— START OF LISTING —

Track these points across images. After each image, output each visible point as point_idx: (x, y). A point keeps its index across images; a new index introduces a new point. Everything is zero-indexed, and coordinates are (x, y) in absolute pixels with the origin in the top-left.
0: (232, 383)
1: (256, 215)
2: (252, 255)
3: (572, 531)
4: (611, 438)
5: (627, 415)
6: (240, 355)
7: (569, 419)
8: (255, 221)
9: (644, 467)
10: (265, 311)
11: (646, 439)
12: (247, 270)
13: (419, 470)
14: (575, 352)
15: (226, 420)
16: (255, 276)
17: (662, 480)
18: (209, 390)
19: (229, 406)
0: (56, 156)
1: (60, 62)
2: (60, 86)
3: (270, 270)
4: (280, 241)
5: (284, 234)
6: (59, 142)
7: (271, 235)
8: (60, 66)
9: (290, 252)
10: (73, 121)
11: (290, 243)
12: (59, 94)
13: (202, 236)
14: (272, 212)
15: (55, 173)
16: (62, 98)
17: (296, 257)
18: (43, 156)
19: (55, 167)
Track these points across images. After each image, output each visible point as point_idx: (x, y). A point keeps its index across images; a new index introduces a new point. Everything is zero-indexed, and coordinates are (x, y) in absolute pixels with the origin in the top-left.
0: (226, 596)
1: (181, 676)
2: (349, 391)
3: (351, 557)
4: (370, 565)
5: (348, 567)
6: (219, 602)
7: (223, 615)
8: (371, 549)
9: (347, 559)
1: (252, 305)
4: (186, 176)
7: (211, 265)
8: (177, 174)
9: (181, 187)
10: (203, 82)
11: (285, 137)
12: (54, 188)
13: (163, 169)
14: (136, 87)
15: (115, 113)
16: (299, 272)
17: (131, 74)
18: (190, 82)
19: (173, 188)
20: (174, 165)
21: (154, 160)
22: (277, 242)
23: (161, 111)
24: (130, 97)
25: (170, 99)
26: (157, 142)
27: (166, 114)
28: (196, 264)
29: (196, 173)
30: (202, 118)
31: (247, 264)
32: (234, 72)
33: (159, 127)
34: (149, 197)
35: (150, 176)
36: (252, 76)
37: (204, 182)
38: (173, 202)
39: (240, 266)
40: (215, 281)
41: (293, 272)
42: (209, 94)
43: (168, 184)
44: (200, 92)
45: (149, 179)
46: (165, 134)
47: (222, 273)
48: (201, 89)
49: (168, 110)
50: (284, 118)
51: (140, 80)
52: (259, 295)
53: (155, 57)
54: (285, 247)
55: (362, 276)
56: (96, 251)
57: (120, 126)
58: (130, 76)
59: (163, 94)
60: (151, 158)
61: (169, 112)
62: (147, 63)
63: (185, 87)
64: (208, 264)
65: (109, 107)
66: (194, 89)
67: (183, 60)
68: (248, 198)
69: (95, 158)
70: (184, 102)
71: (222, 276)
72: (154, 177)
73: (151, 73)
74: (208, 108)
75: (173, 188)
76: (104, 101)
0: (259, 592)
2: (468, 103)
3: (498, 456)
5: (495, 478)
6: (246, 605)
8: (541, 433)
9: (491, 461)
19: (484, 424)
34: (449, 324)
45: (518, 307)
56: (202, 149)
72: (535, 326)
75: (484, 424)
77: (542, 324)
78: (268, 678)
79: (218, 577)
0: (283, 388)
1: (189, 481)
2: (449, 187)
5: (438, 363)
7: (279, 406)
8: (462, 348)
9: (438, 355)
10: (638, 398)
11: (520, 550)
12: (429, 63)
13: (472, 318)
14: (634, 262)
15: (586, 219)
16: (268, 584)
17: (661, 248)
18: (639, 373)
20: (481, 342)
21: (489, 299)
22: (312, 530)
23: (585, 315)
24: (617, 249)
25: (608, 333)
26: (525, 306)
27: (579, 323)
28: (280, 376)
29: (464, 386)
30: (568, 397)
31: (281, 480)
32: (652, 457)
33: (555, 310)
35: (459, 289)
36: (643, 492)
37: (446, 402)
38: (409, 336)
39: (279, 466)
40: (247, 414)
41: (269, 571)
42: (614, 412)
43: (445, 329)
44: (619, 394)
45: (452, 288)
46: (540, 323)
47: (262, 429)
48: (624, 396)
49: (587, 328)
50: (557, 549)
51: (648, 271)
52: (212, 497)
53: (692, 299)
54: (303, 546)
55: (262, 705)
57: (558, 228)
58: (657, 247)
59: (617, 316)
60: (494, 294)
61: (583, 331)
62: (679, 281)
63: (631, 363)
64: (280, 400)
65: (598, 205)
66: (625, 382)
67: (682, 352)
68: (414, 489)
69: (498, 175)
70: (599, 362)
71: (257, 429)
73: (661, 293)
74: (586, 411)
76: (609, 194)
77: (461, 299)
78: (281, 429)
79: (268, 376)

— END OF LISTING —

▶ [PROBLEM TO WORK ON]
Convert the records above into a JSON list of strings, with one string for each line and blank lines omitted.

▶ [EXPECTED ANSWER]
[
  "Track these points across images. After each image, output each visible point as point_idx: (x, y). A point keeps its index across images; a new index introduces a new point. Everything is zero-indexed, and coordinates are (x, y) in absolute pixels with the origin in the top-left.",
  "0: (232, 383)",
  "1: (256, 215)",
  "2: (252, 255)",
  "3: (572, 531)",
  "4: (611, 438)",
  "5: (627, 415)",
  "6: (240, 355)",
  "7: (569, 419)",
  "8: (255, 221)",
  "9: (644, 467)",
  "10: (265, 311)",
  "11: (646, 439)",
  "12: (247, 270)",
  "13: (419, 470)",
  "14: (575, 352)",
  "15: (226, 420)",
  "16: (255, 276)",
  "17: (662, 480)",
  "18: (209, 390)",
  "19: (229, 406)",
  "0: (56, 156)",
  "1: (60, 62)",
  "2: (60, 86)",
  "3: (270, 270)",
  "4: (280, 241)",
  "5: (284, 234)",
  "6: (59, 142)",
  "7: (271, 235)",
  "8: (60, 66)",
  "9: (290, 252)",
  "10: (73, 121)",
  "11: (290, 243)",
  "12: (59, 94)",
  "13: (202, 236)",
  "14: (272, 212)",
  "15: (55, 173)",
  "16: (62, 98)",
  "17: (296, 257)",
  "18: (43, 156)",
  "19: (55, 167)",
  "Track these points across images. After each image, output each visible point as point_idx: (x, y). A point keeps its index across images; a new index introduces a new point. Everything is zero-indexed, and coordinates are (x, y) in absolute pixels with the origin in the top-left.",
  "0: (226, 596)",
  "1: (181, 676)",
  "2: (349, 391)",
  "3: (351, 557)",
  "4: (370, 565)",
  "5: (348, 567)",
  "6: (219, 602)",
  "7: (223, 615)",
  "8: (371, 549)",
  "9: (347, 559)",
  "1: (252, 305)",
  "4: (186, 176)",
  "7: (211, 265)",
  "8: (177, 174)",
  "9: (181, 187)",
  "10: (203, 82)",
  "11: (285, 137)",
  "12: (54, 188)",
  "13: (163, 169)",
  "14: (136, 87)",
  "15: (115, 113)",
  "16: (299, 272)",
  "17: (131, 74)",
  "18: (190, 82)",
  "19: (173, 188)",
  "20: (174, 165)",
  "21: (154, 160)",
  "22: (277, 242)",
  "23: (161, 111)",
  "24: (130, 97)",
  "25: (170, 99)",
  "26: (157, 142)",
  "27: (166, 114)",
  "28: (196, 264)",
  "29: (196, 173)",
  "30: (202, 118)",
  "31: (247, 264)",
  "32: (234, 72)",
  "33: (159, 127)",
  "34: (149, 197)",
  "35: (150, 176)",
  "36: (252, 76)",
  "37: (204, 182)",
  "38: (173, 202)",
  "39: (240, 266)",
  "40: (215, 281)",
  "41: (293, 272)",
  "42: (209, 94)",
  "43: (168, 184)",
  "44: (200, 92)",
  "45: (149, 179)",
  "46: (165, 134)",
  "47: (222, 273)",
  "48: (201, 89)",
  "49: (168, 110)",
  "50: (284, 118)",
  "51: (140, 80)",
  "52: (259, 295)",
  "53: (155, 57)",
  "54: (285, 247)",
  "55: (362, 276)",
  "56: (96, 251)",
  "57: (120, 126)",
  "58: (130, 76)",
  "59: (163, 94)",
  "60: (151, 158)",
  "61: (169, 112)",
  "62: (147, 63)",
  "63: (185, 87)",
  "64: (208, 264)",
  "65: (109, 107)",
  "66: (194, 89)",
  "67: (183, 60)",
  "68: (248, 198)",
  "69: (95, 158)",
  "70: (184, 102)",
  "71: (222, 276)",
  "72: (154, 177)",
  "73: (151, 73)",
  "74: (208, 108)",
  "75: (173, 188)",
  "76: (104, 101)",
  "0: (259, 592)",
  "2: (468, 103)",
  "3: (498, 456)",
  "5: (495, 478)",
  "6: (246, 605)",
  "8: (541, 433)",
  "9: (491, 461)",
  "19: (484, 424)",
  "34: (449, 324)",
  "45: (518, 307)",
  "56: (202, 149)",
  "72: (535, 326)",
  "75: (484, 424)",
  "77: (542, 324)",
  "78: (268, 678)",
  "79: (218, 577)",
  "0: (283, 388)",
  "1: (189, 481)",
  "2: (449, 187)",
  "5: (438, 363)",
  "7: (279, 406)",
  "8: (462, 348)",
  "9: (438, 355)",
  "10: (638, 398)",
  "11: (520, 550)",
  "12: (429, 63)",
  "13: (472, 318)",
  "14: (634, 262)",
  "15: (586, 219)",
  "16: (268, 584)",
  "17: (661, 248)",
  "18: (639, 373)",
  "20: (481, 342)",
  "21: (489, 299)",
  "22: (312, 530)",
  "23: (585, 315)",
  "24: (617, 249)",
  "25: (608, 333)",
  "26: (525, 306)",
  "27: (579, 323)",
  "28: (280, 376)",
  "29: (464, 386)",
  "30: (568, 397)",
  "31: (281, 480)",
  "32: (652, 457)",
  "33: (555, 310)",
  "35: (459, 289)",
  "36: (643, 492)",
  "37: (446, 402)",
  "38: (409, 336)",
  "39: (279, 466)",
  "40: (247, 414)",
  "41: (269, 571)",
  "42: (614, 412)",
  "43: (445, 329)",
  "44: (619, 394)",
  "45: (452, 288)",
  "46: (540, 323)",
  "47: (262, 429)",
  "48: (624, 396)",
  "49: (587, 328)",
  "50: (557, 549)",
  "51: (648, 271)",
  "52: (212, 497)",
  "53: (692, 299)",
  "54: (303, 546)",
  "55: (262, 705)",
  "57: (558, 228)",
  "58: (657, 247)",
  "59: (617, 316)",
  "60: (494, 294)",
  "61: (583, 331)",
  "62: (679, 281)",
  "63: (631, 363)",
  "64: (280, 400)",
  "65: (598, 205)",
  "66: (625, 382)",
  "67: (682, 352)",
  "68: (414, 489)",
  "69: (498, 175)",
  "70: (599, 362)",
  "71: (257, 429)",
  "73: (661, 293)",
  "74: (586, 411)",
  "76: (609, 194)",
  "77: (461, 299)",
  "78: (281, 429)",
  "79: (268, 376)"
]